:: WHAT YOU NEED TO DO ::
Reproduce the records below in full and without edits, omitting images.

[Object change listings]
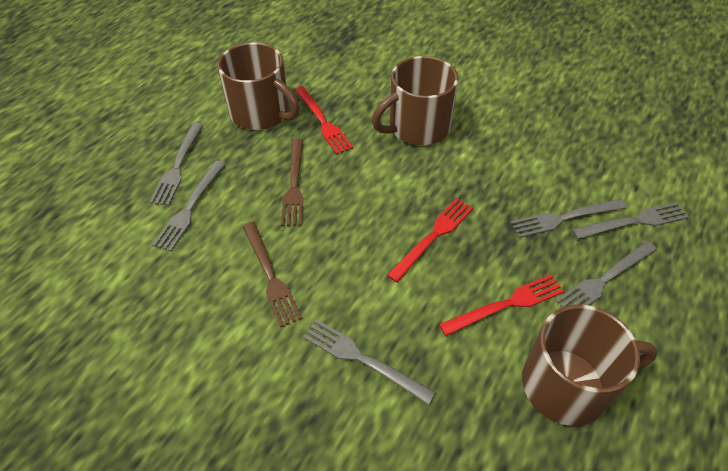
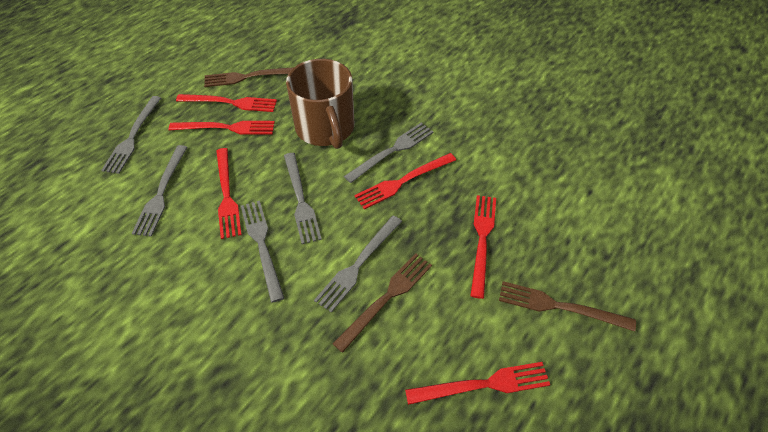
brown fork: 2 -> 3
brown mug: 3 -> 1
red fork: 3 -> 6

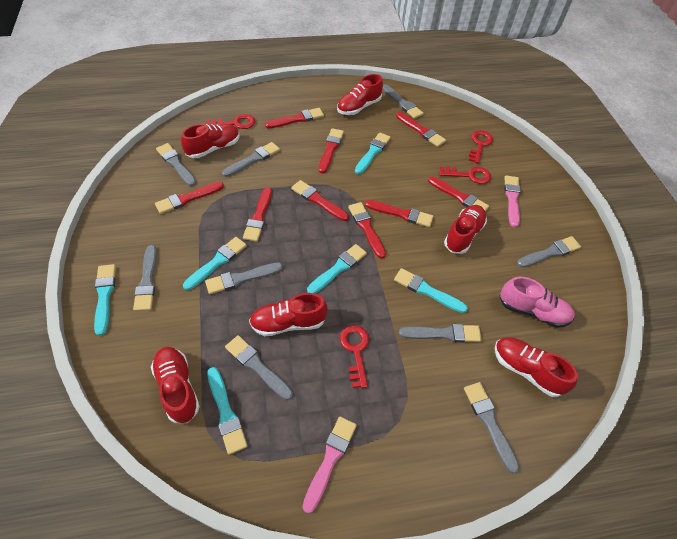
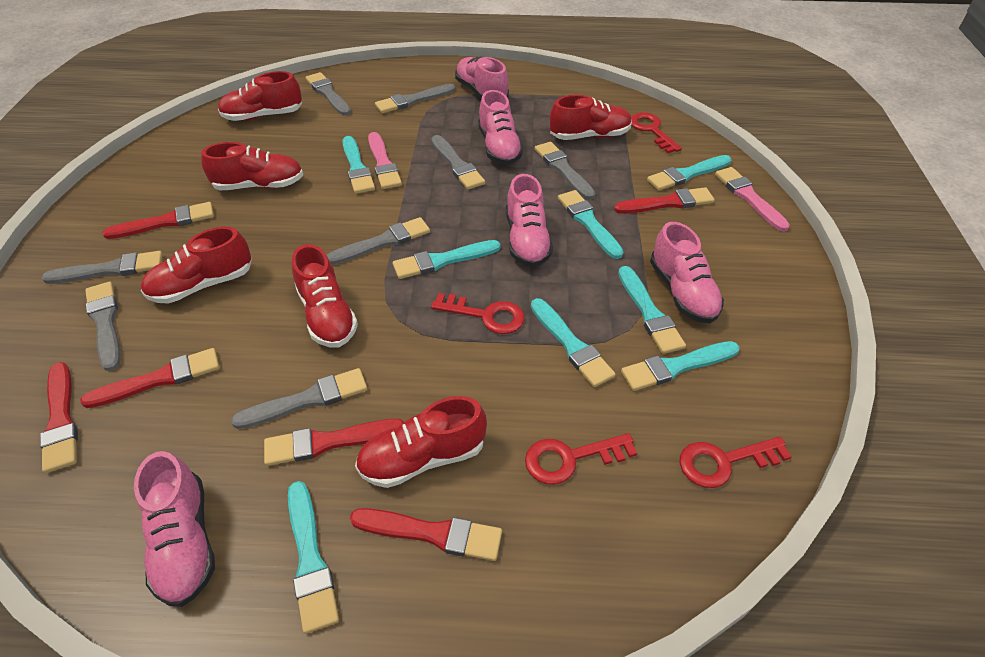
grey brush: 9 -> 8
pink shoe: 1 -> 5
red brush: 9 -> 6
turquoise brush: 6 -> 8

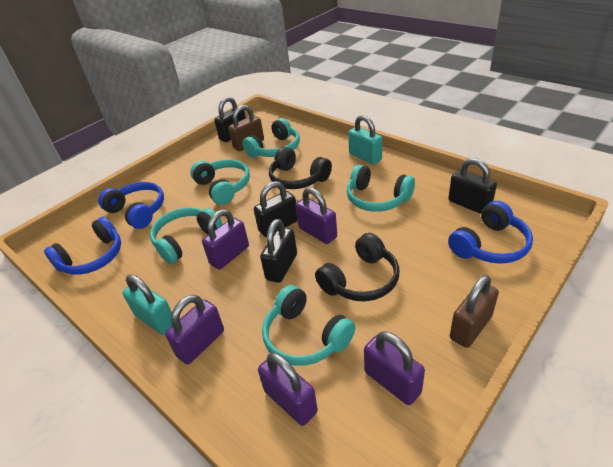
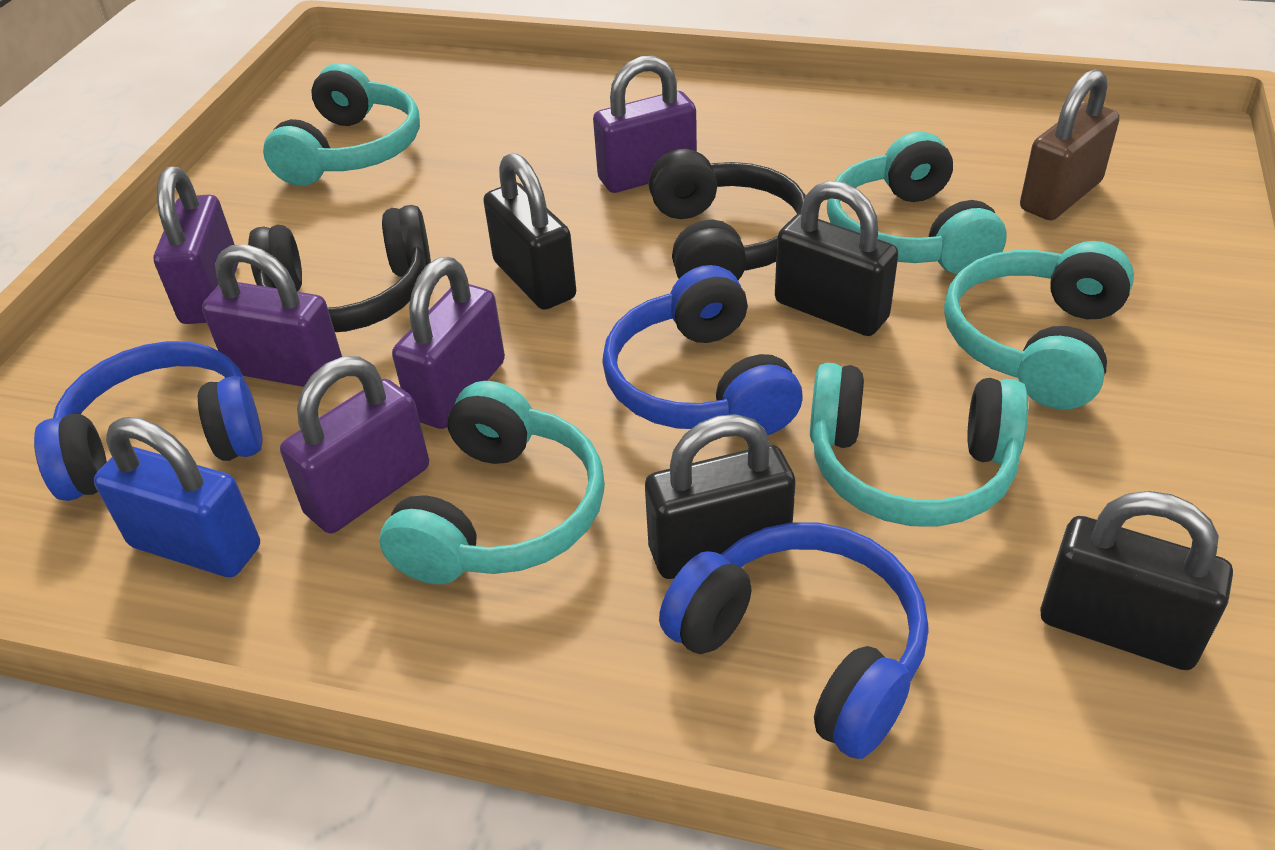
blue padlock: 0 -> 1
brown padlock: 2 -> 1
turquoise padlock: 2 -> 0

:: WRITTEN SOLUTION ::
brown fork: 2 -> 3
brown mug: 3 -> 1
red fork: 3 -> 6

grey brush: 9 -> 8
pink shoe: 1 -> 5
red brush: 9 -> 6
turquoise brush: 6 -> 8

blue padlock: 0 -> 1
brown padlock: 2 -> 1
turquoise padlock: 2 -> 0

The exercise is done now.